--- Data excerpts ---

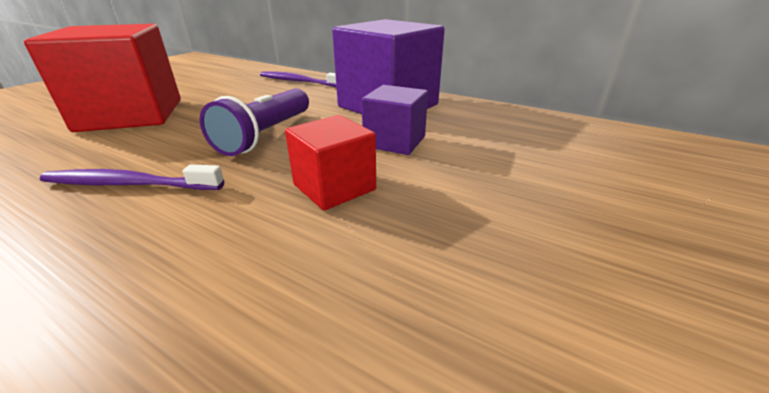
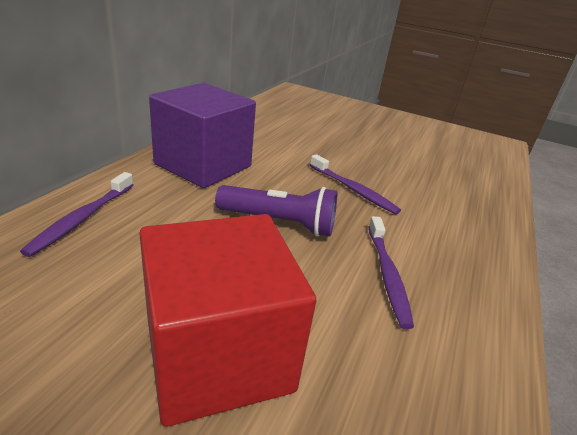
camera: 100 degrees left, 0 degrees up
(334, 187) = (353, 190): red cube -> purple toothbrush
(394, 141) = (283, 168): purple cube -> none

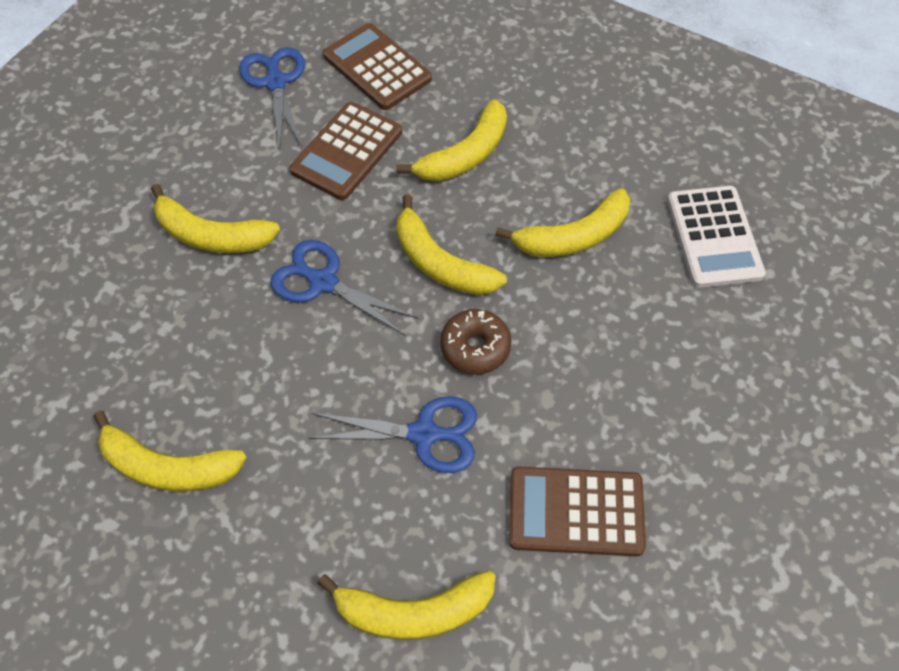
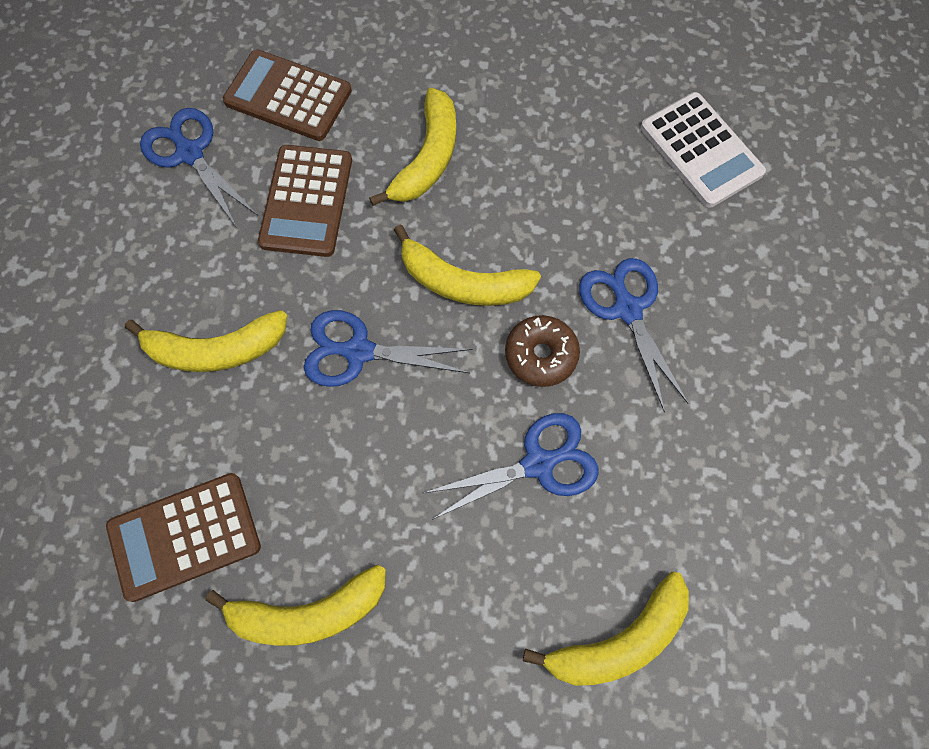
camera: 25 degrees left, 10 degrees up
(573, 237) = (574, 203): yellow banana -> none
(573, 341) = (627, 309): none -> blue scissors
(576, 512) = (713, 475): brown calculator -> brown calculator (184, 536)

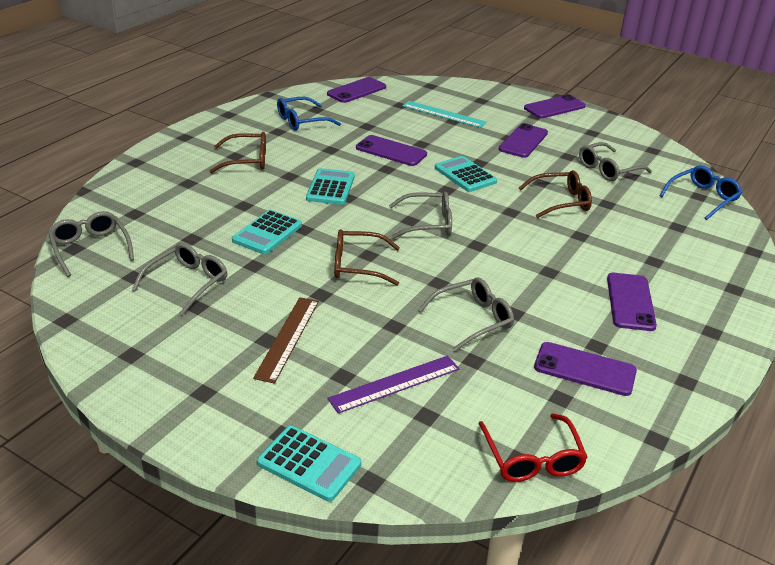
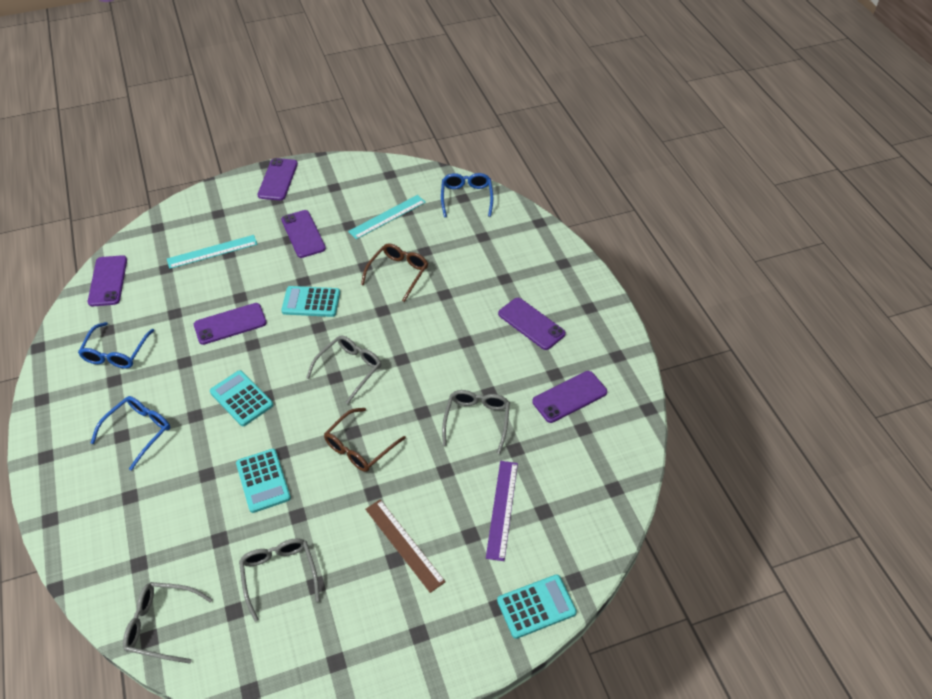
camera: 50 degrees left, 15 degrees up
(246, 160) = (138, 432): brown glasses -> blue glasses
(532, 458) = (618, 481): red glasses -> none
(608, 169) = (387, 217): grey glasses -> turquoise ruler

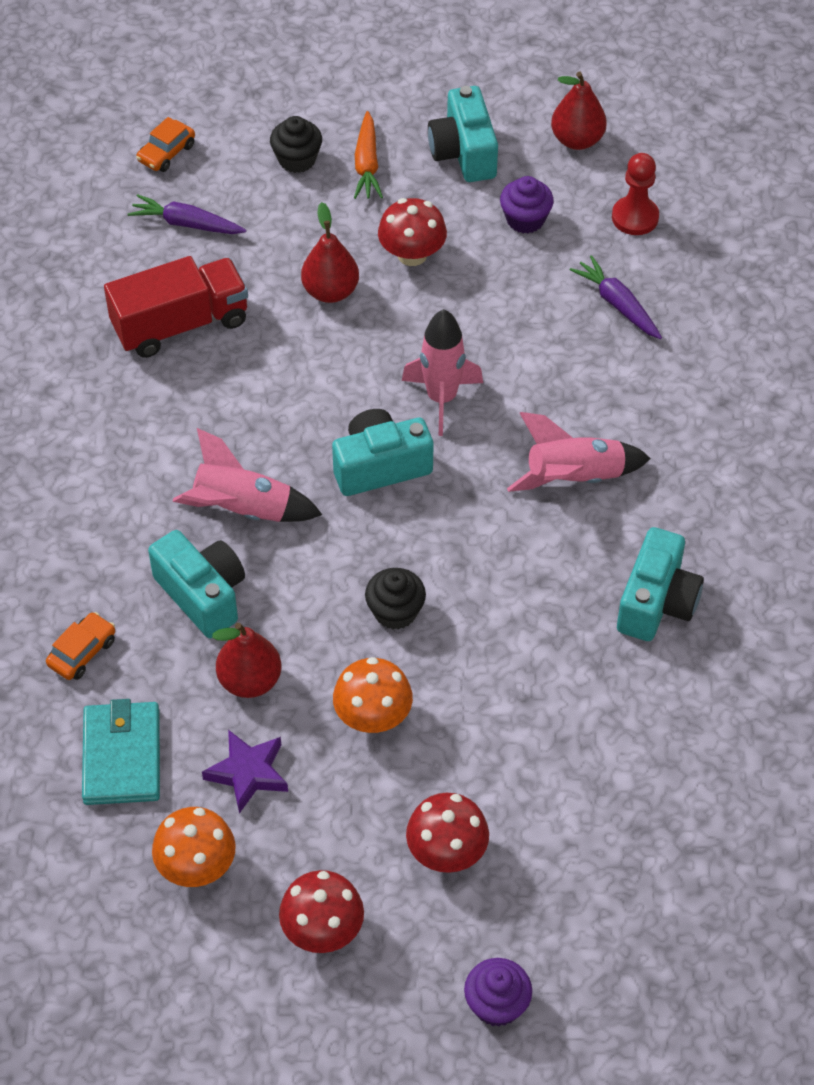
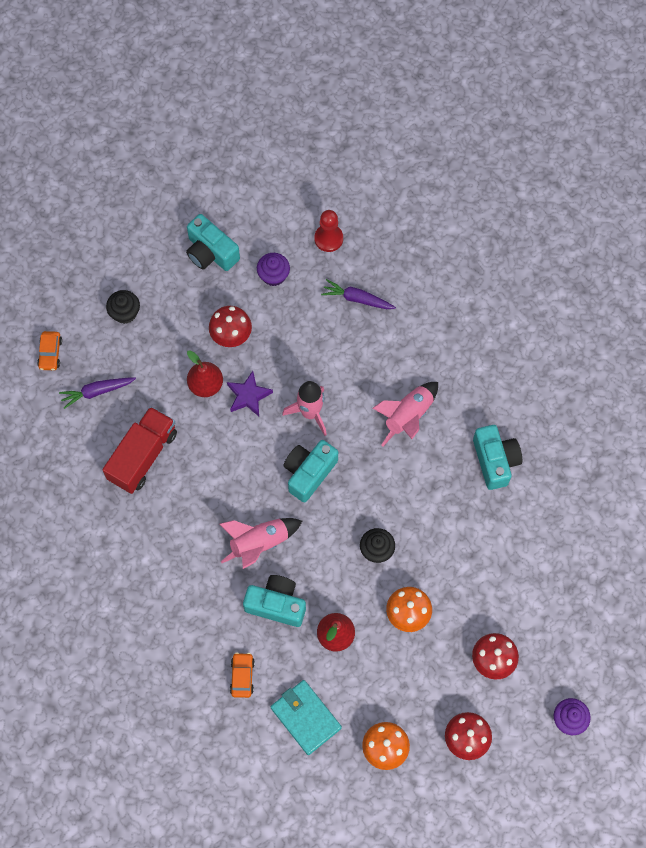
camera: 35 degrees left, 15 degrees up
(248, 773) = (372, 684): purple star -> purple star (248, 396)
(367, 164) = (165, 292): orange carrot -> none
(577, 140) = (264, 207): red pear -> none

---

*What you need to do:* Return an exact copy of the data above, apart from any pictures.

*Output below:*
camera: 100 degrees left, 0 degrees up
(334, 187) = (353, 190): red cube -> purple toothbrush
(394, 141) = (283, 168): purple cube -> none

camera: 25 degrees left, 10 degrees up
(573, 237) = (574, 203): yellow banana -> none
(573, 341) = (627, 309): none -> blue scissors
(576, 512) = (713, 475): brown calculator -> brown calculator (184, 536)

camera: 50 degrees left, 15 degrees up
(246, 160) = (138, 432): brown glasses -> blue glasses
(532, 458) = (618, 481): red glasses -> none
(608, 169) = (387, 217): grey glasses -> turquoise ruler

camera: 35 degrees left, 15 degrees up
(248, 773) = (372, 684): purple star -> purple star (248, 396)
(367, 164) = (165, 292): orange carrot -> none
(577, 140) = (264, 207): red pear -> none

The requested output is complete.